- **REQUIRED WORK**: In the data that follows, find the line with "J5 pin 1: COM -> N8"; transcribe it, every later line up to the one with "R23: 2.2k (COM, N25) -> 2.2k (COM, N13)", and that line as well, exactly and with no others.
BEGIN DATA FOR THIS TASK
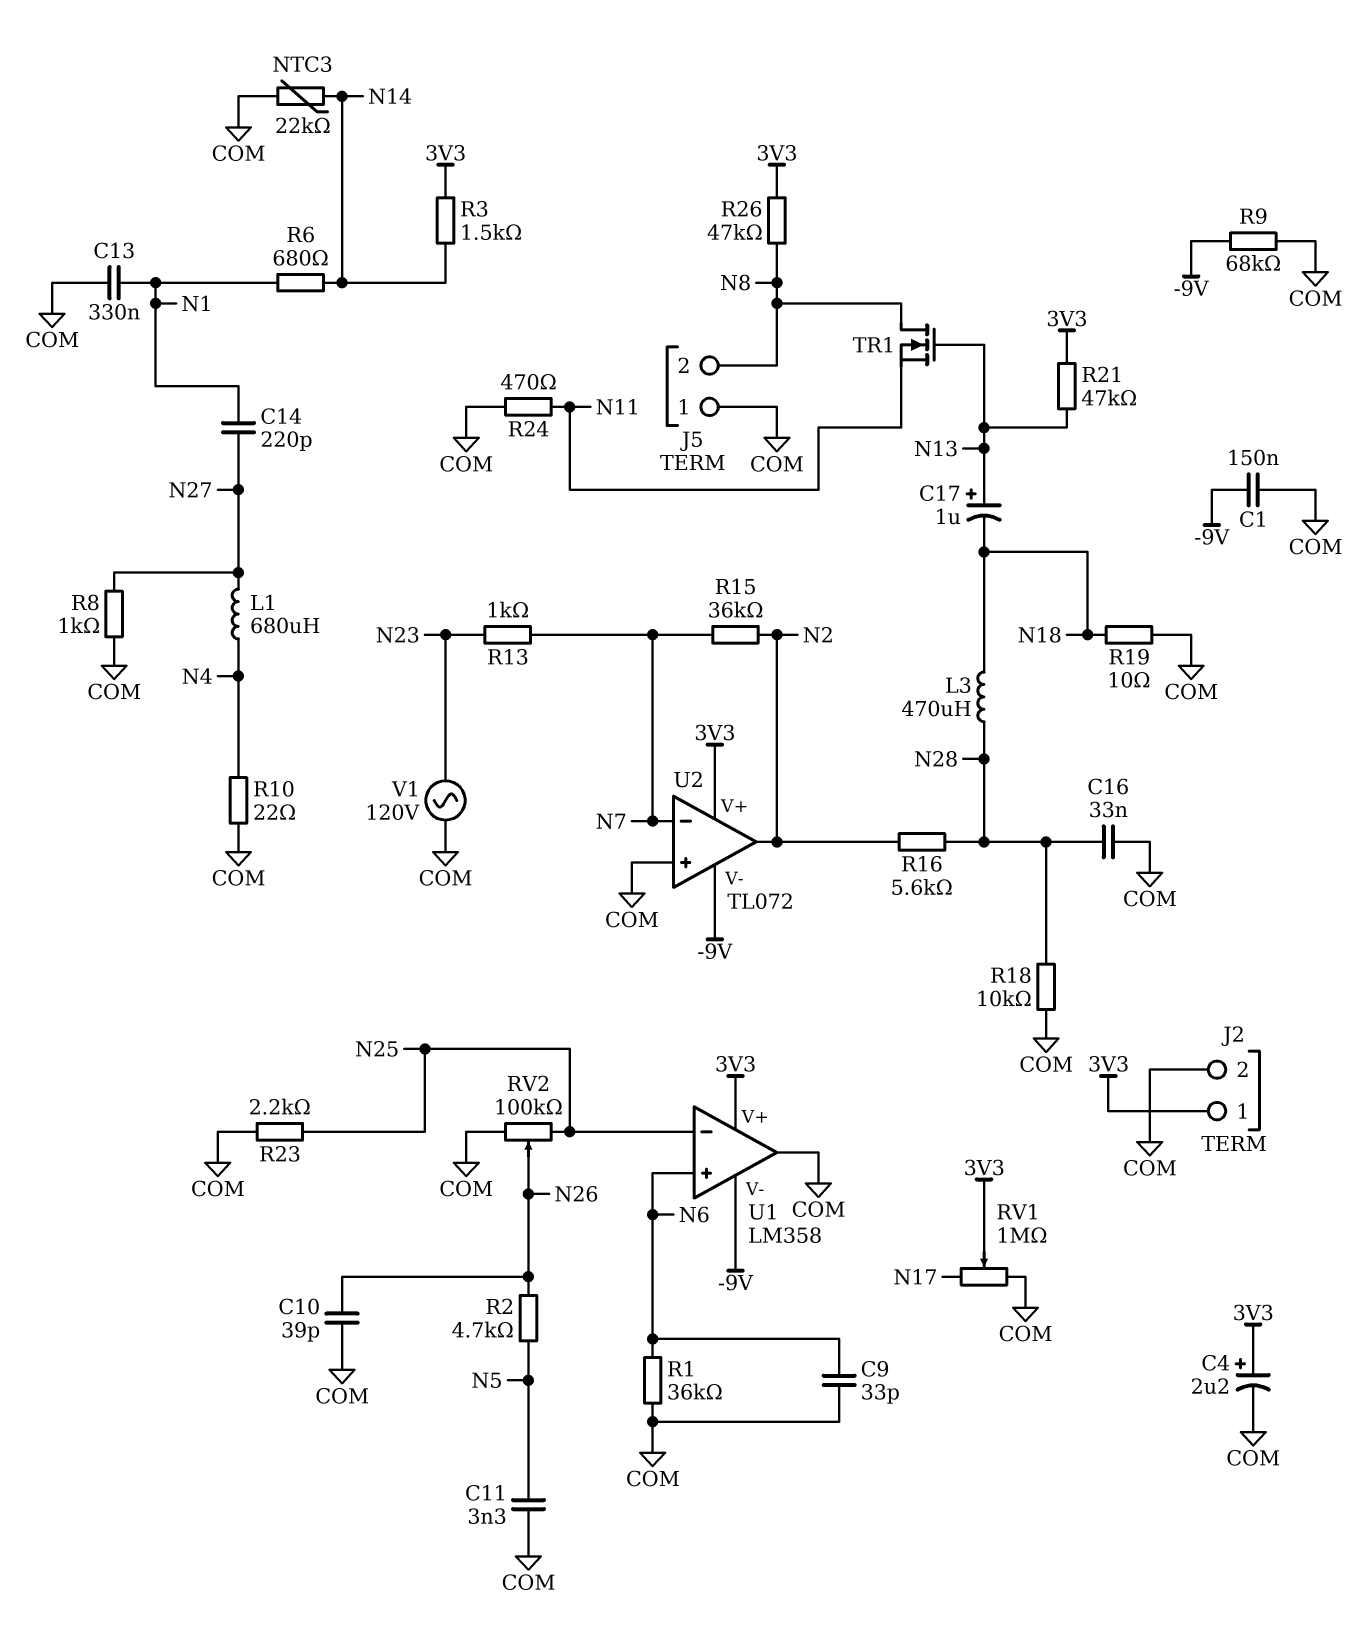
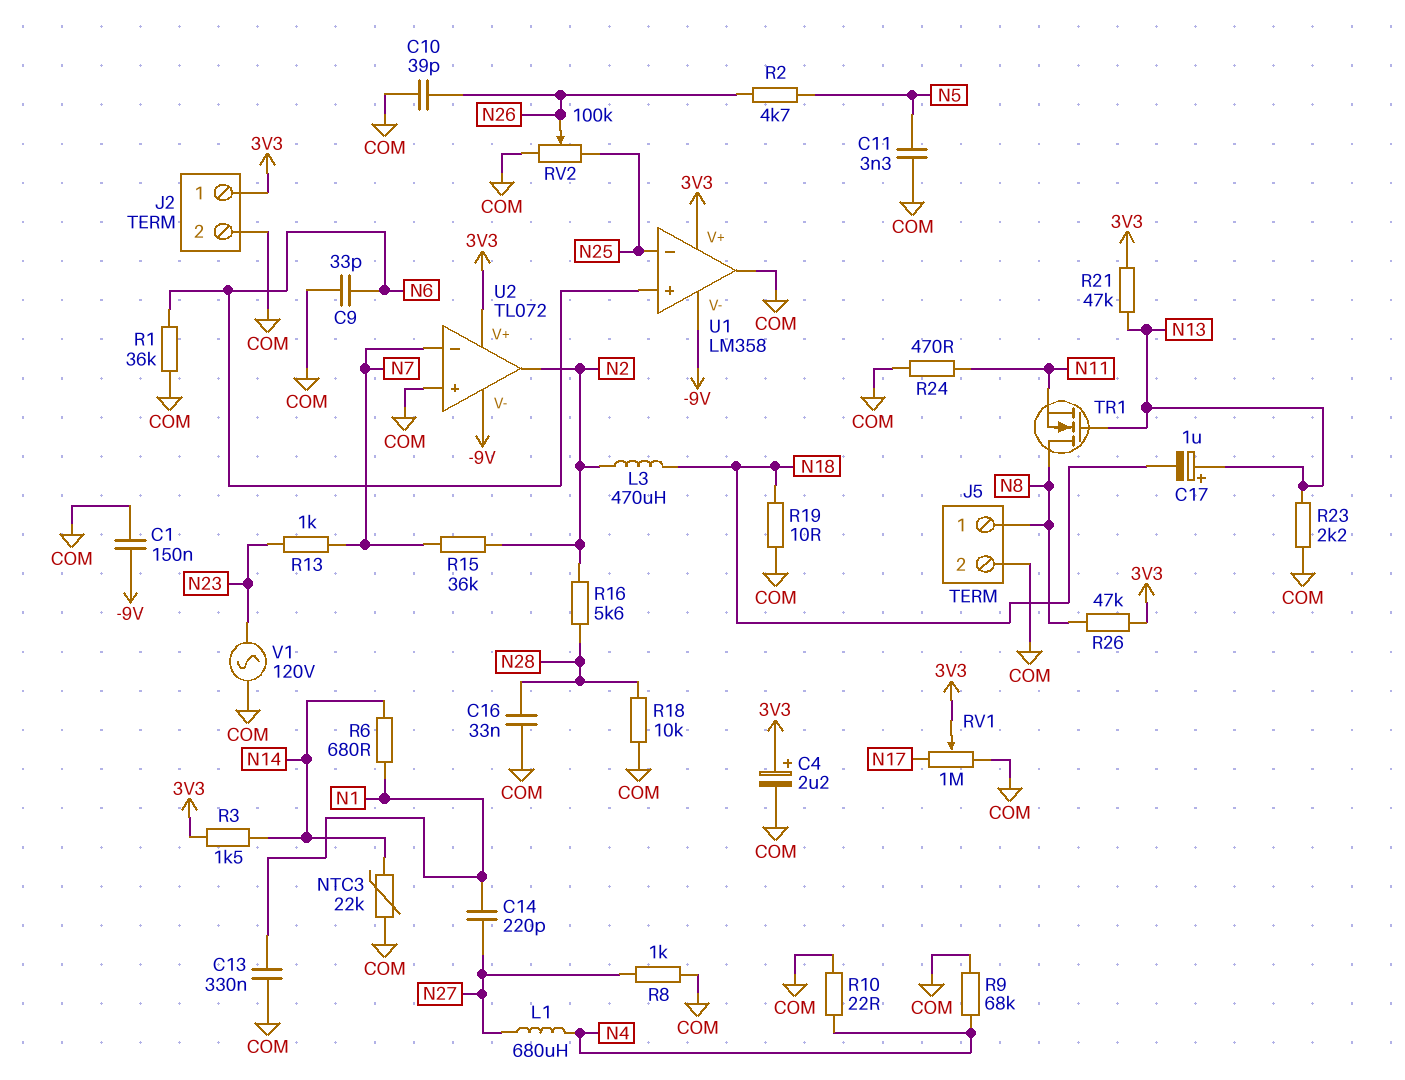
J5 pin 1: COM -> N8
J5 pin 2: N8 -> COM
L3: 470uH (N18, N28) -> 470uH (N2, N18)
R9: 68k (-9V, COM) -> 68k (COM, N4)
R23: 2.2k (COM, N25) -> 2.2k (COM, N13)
END DATA FOR THIS TASK
BEGIN DATA FOR THIS TASK
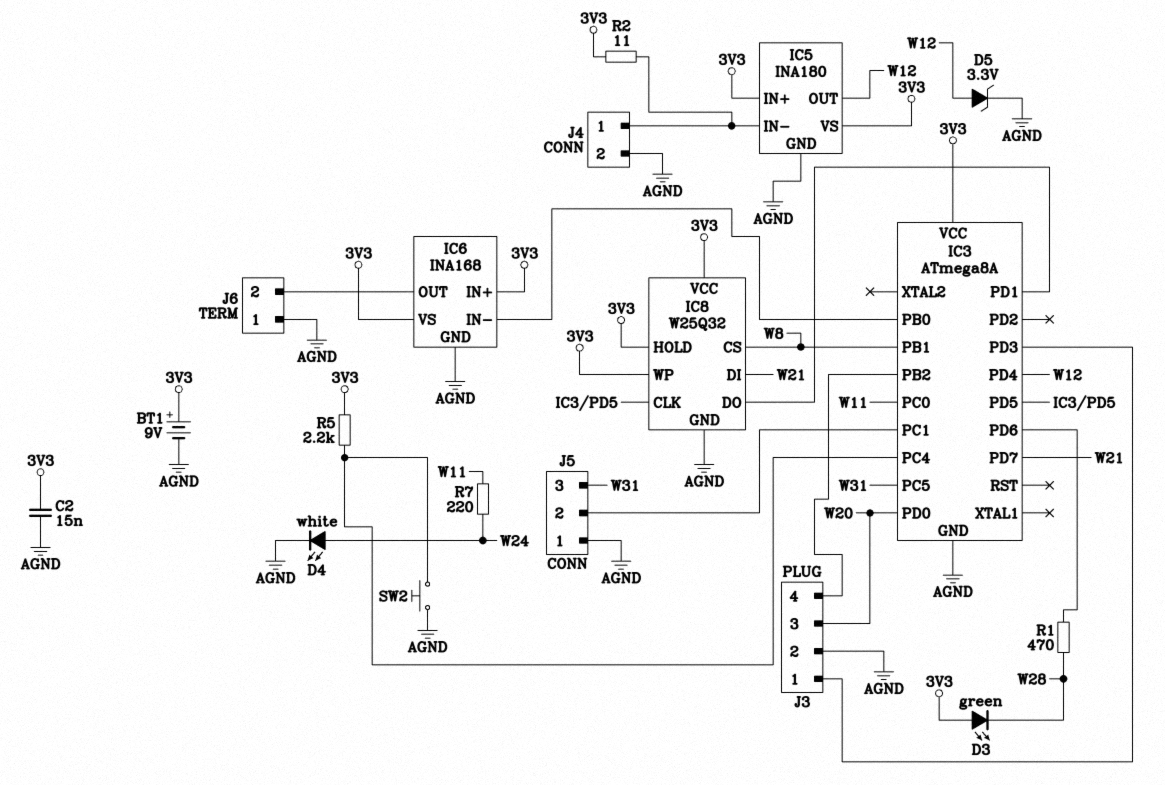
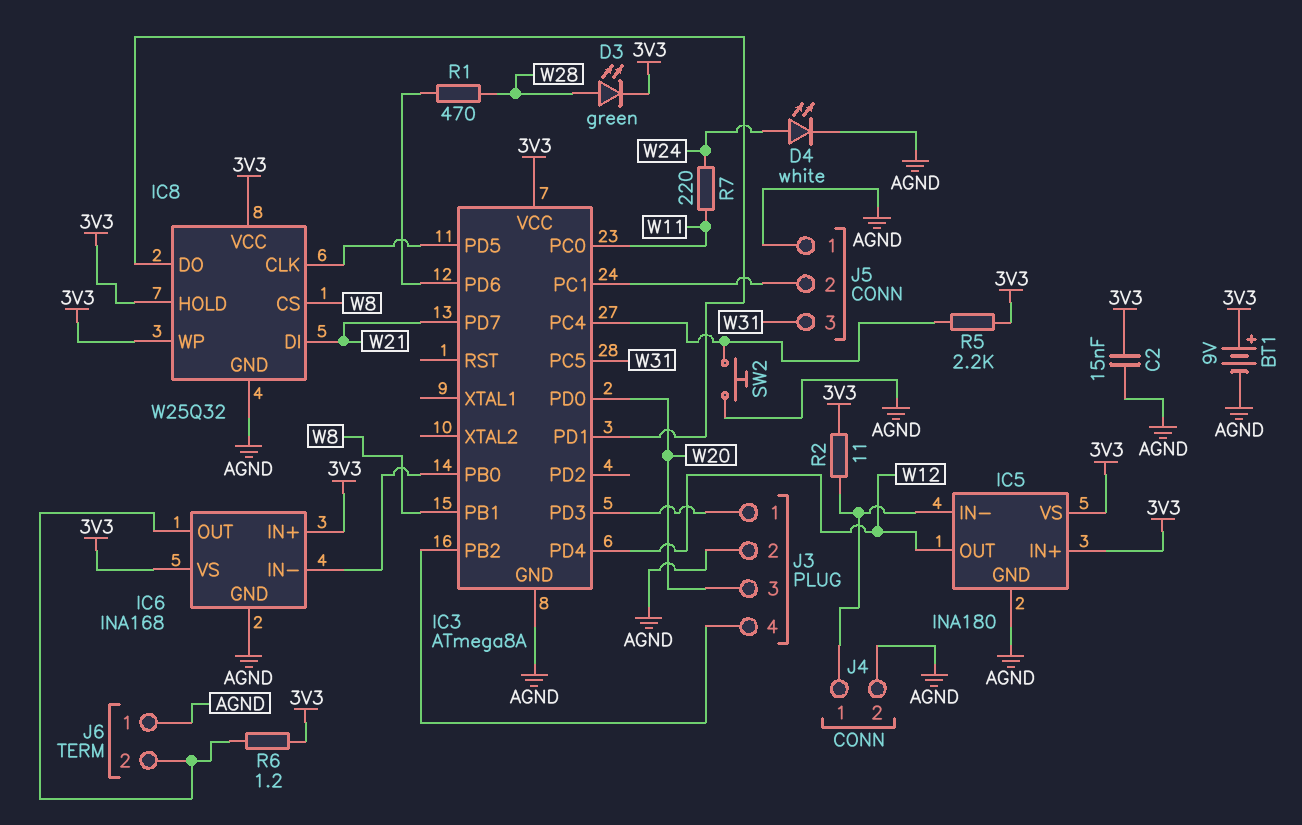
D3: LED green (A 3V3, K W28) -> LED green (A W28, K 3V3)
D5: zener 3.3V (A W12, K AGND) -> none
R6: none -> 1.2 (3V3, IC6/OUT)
END DATA FOR THIS TASK
- **TASK ANSWER**:
J5 pin 1: COM -> N8
J5 pin 2: N8 -> COM
L3: 470uH (N18, N28) -> 470uH (N2, N18)
R9: 68k (-9V, COM) -> 68k (COM, N4)
R23: 2.2k (COM, N25) -> 2.2k (COM, N13)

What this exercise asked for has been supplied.